Difference listings:
- - -
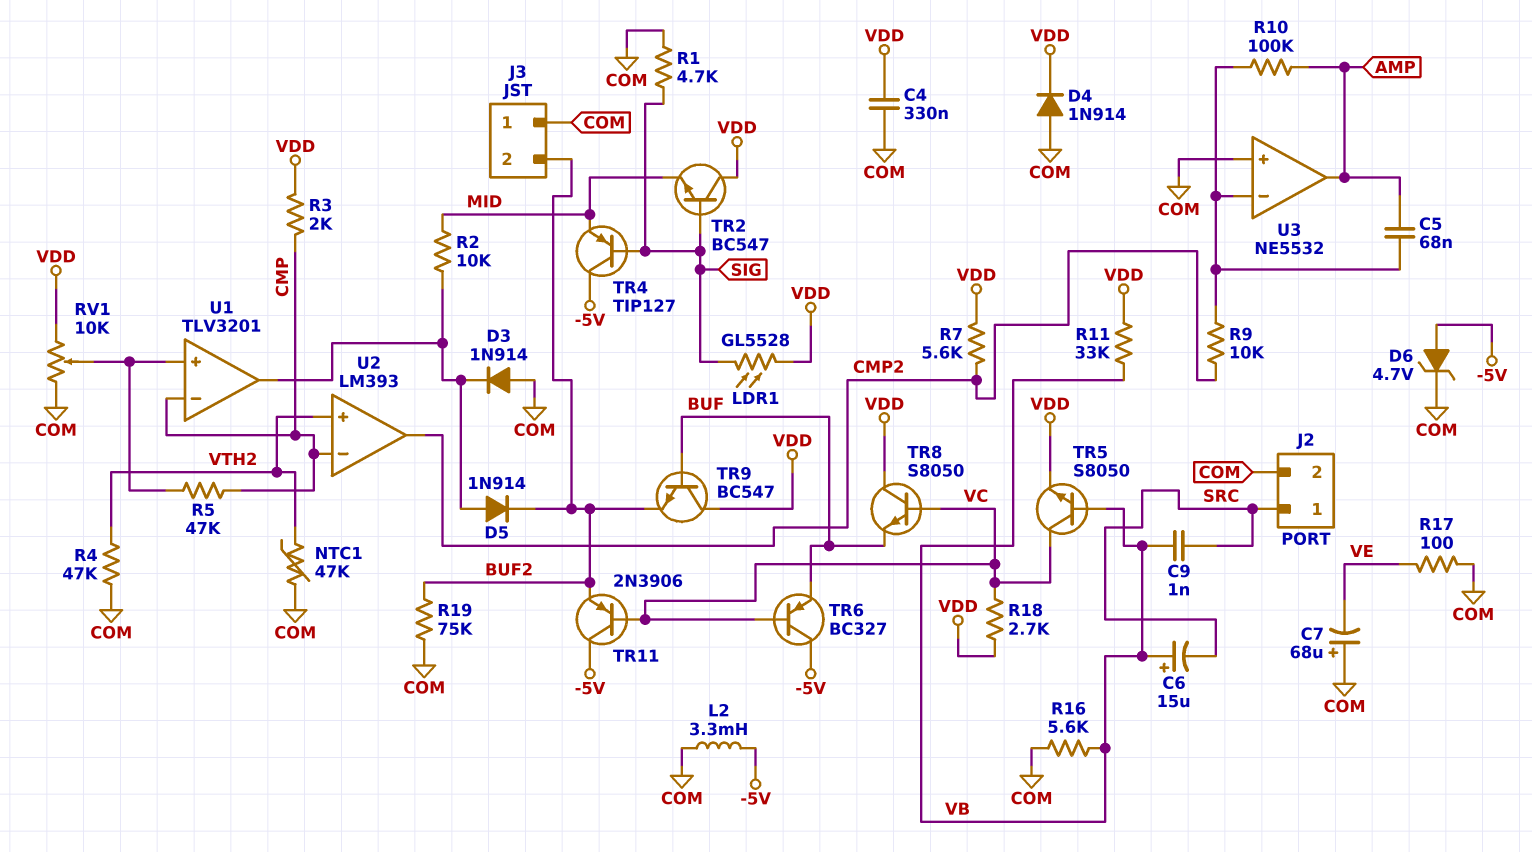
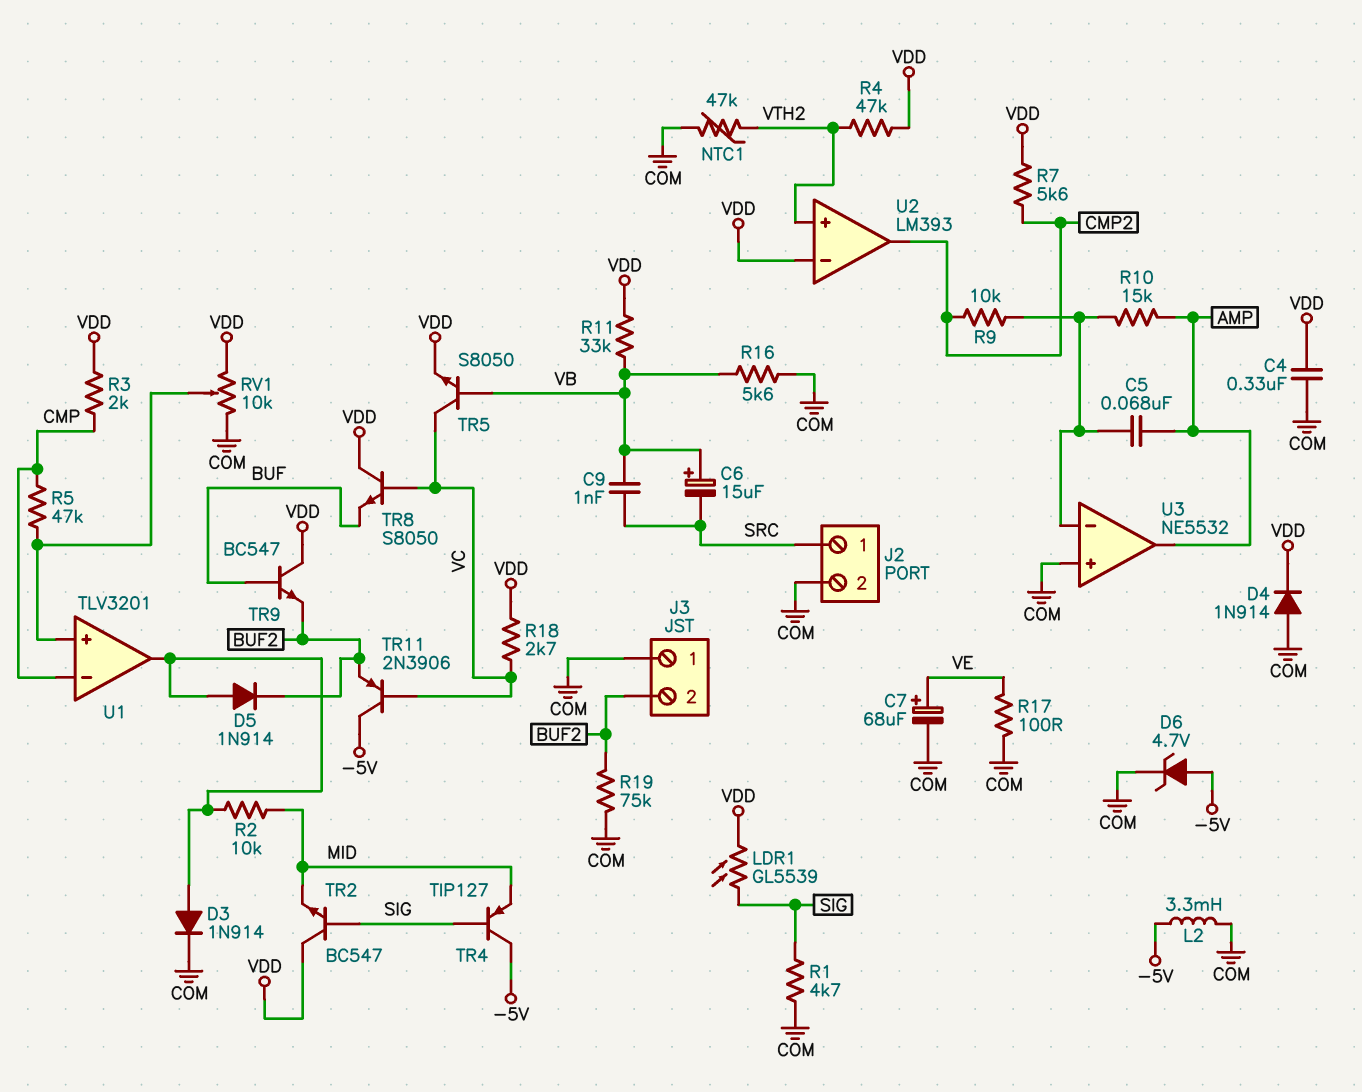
C7: 68uF (plus COM, minus VE) -> 68uF (plus VE, minus COM)
D3: diode 1N914 (A COM, K U1/out) -> diode 1N914 (A U1/out, K COM)
LDR1: GL5528 (SIG, VDD) -> GL5539 (SIG, VDD)
R4: 47k (COM, VTH2) -> 47k (VDD, VTH2)
R10: 100k (AMP, U3/in-) -> 15k (AMP, U3/in-)
TR6: PNP BC327 (B VC, C -5V, E BUF) -> none
U2 pin in-: CMP -> VDD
- - -
Instructions for the task: From the line holding "D3: diode 1N914" through the last line above, reproduce each line exactly and add nothing.

Answer section:
D3: diode 1N914 (A COM, K U1/out) -> diode 1N914 (A U1/out, K COM)
LDR1: GL5528 (SIG, VDD) -> GL5539 (SIG, VDD)
R4: 47k (COM, VTH2) -> 47k (VDD, VTH2)
R10: 100k (AMP, U3/in-) -> 15k (AMP, U3/in-)
TR6: PNP BC327 (B VC, C -5V, E BUF) -> none
U2 pin in-: CMP -> VDD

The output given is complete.